---- Records provided
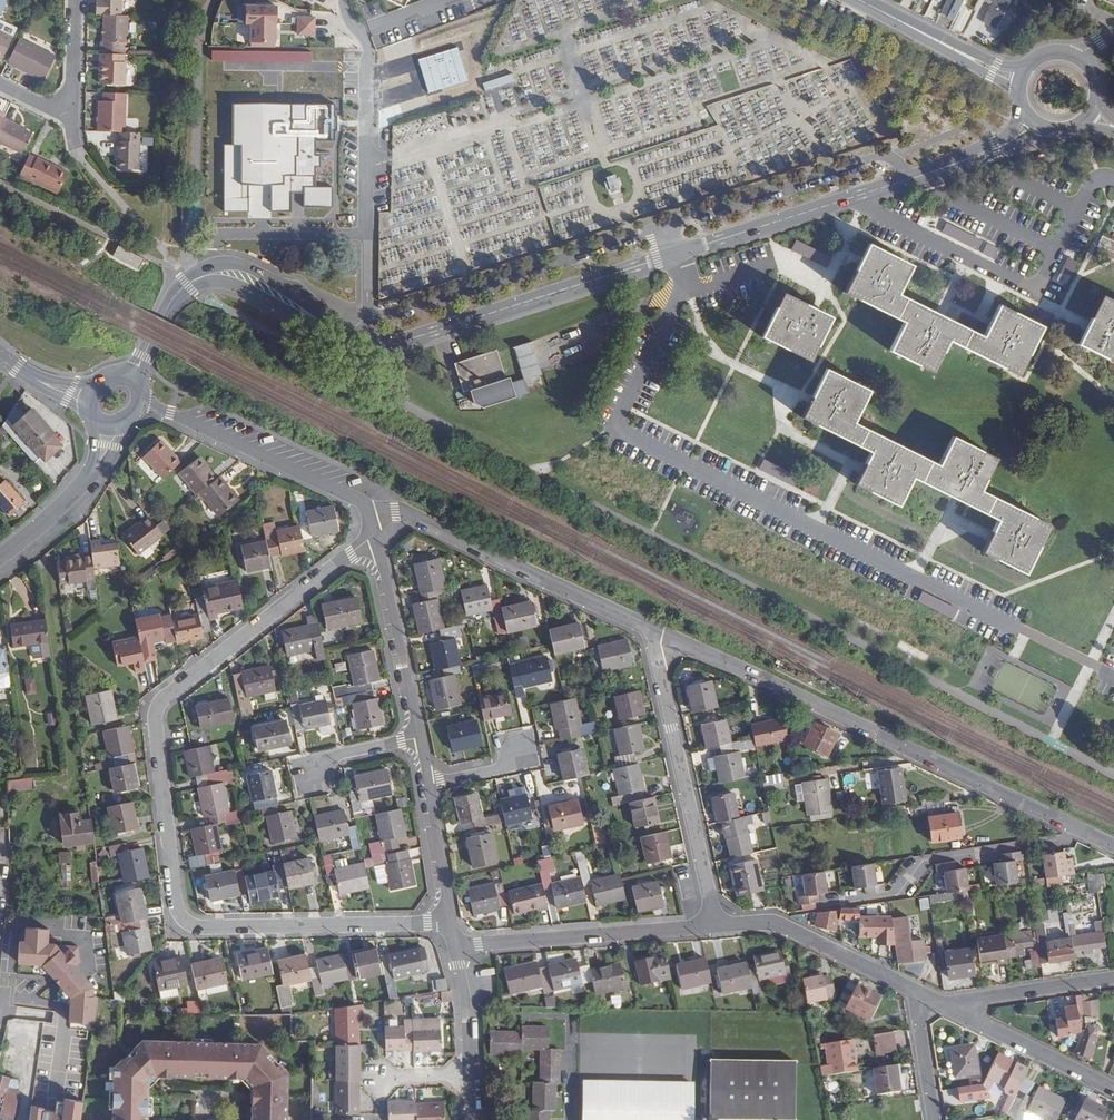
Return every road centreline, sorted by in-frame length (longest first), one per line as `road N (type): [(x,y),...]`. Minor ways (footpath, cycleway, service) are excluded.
road 1 (tertiary): [(996,148),(402,340),(358,334),(253,280),(212,273),(178,295),(130,378)]
road 2 (residential): [(375,535),(159,704),(176,905),(201,927),(450,923)]
road 3 (residential): [(1078,827),(694,647),(653,642)]
road 4 (residential): [(653,642),(639,624),(411,515),(368,514)]
road 5 (residential): [(718,924),(653,642)]
road 6 (residential): [(455,945),(718,924)]
road 7 (residential): [(368,514),(357,500),(141,400)]
road 8 (residential): [(855,900),(900,893),(927,859),(1068,837),(1078,827)]
road 9 (residential): [(718,924),(781,926),(915,991)]
road 10 (residential): [(420,737),(375,535)]
road 11 (residential): [(943,1005),(1113,1091)]
road 12 (residential): [(943,1005),(1113,978)]
road 13 (residential): [(526,1017),(572,1019),(570,1119)]
road 14 (residential): [(450,923),(428,783)]
road 15 (residential): [(469,1074),(455,945)]
road 16 (residential): [(935,1119),(915,991)]

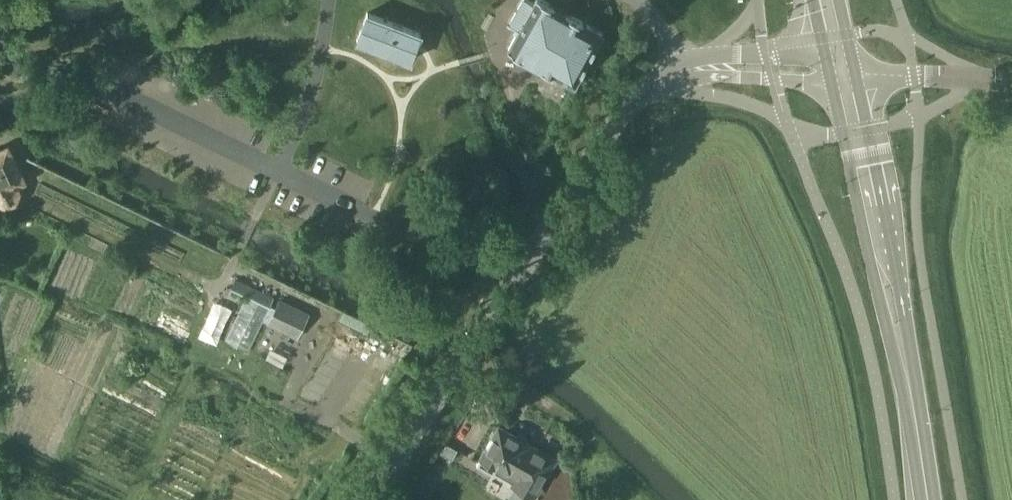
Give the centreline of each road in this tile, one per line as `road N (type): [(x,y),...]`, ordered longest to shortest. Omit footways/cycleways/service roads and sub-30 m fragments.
road 1 (unclassified): [(366,499),(477,339),(594,139),(687,70)]
road 2 (secondary): [(928,499),(872,166),(847,70)]
road 3 (unclassified): [(847,70),(1011,76)]
road 4 (unclassified): [(847,70),(795,57),(726,56),(687,70)]
road 5 (unclassified): [(687,70),(812,81),(847,70)]

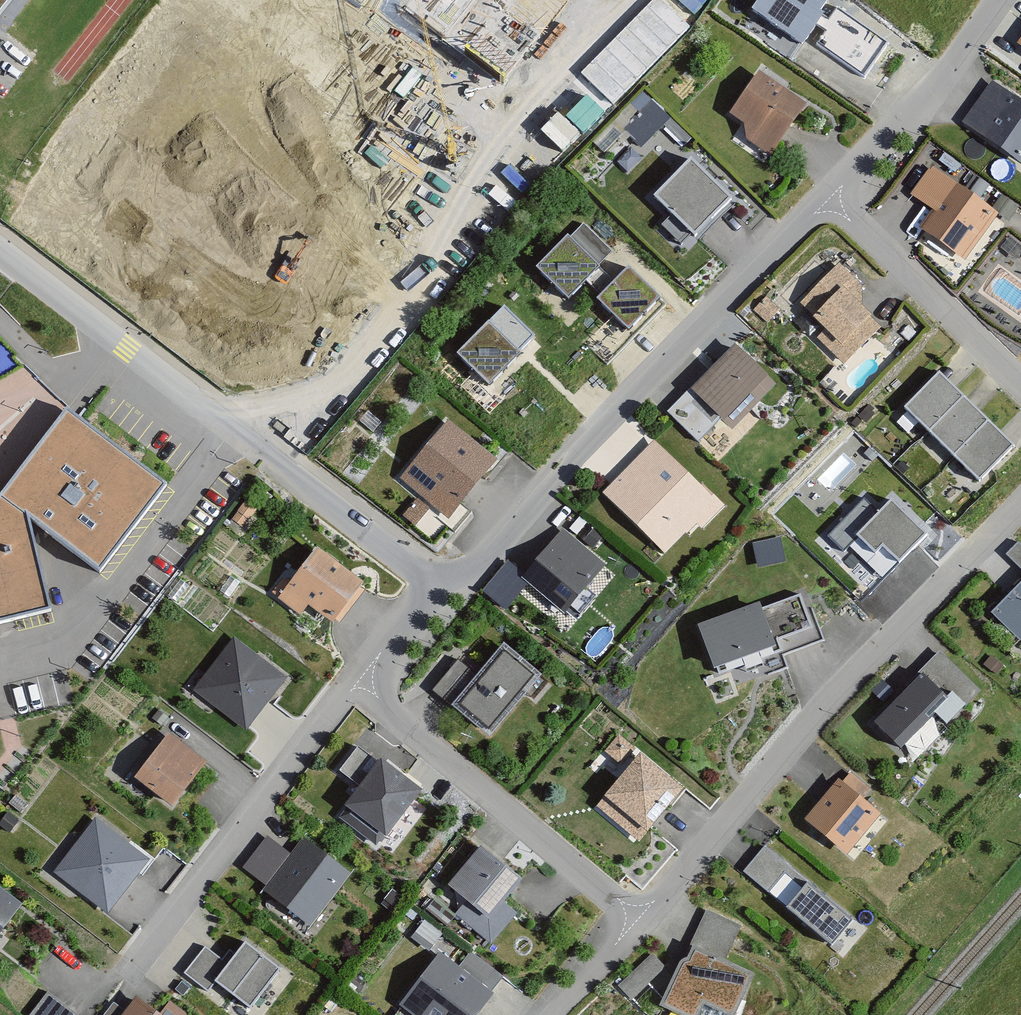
--------
Your copy should hold exactly the lines from the line bearing "Give the centreline" through the end of the data, both included, and no pictures or anything further.

▶ [Result of the task]:
Give the centreline of each road in this tile, one per line as `road N (type): [(x,y),...]`, ordered longest to shortest. Omit footways/cycleways/service roads and sub-30 m fragments.
road 1 (unclassified): [(366,499),(477,339),(594,139),(687,70)]
road 2 (secondary): [(928,499),(872,166),(847,70)]
road 3 (unclassified): [(847,70),(1011,76)]
road 4 (unclassified): [(847,70),(795,57),(726,56),(687,70)]
road 5 (unclassified): [(687,70),(812,81),(847,70)]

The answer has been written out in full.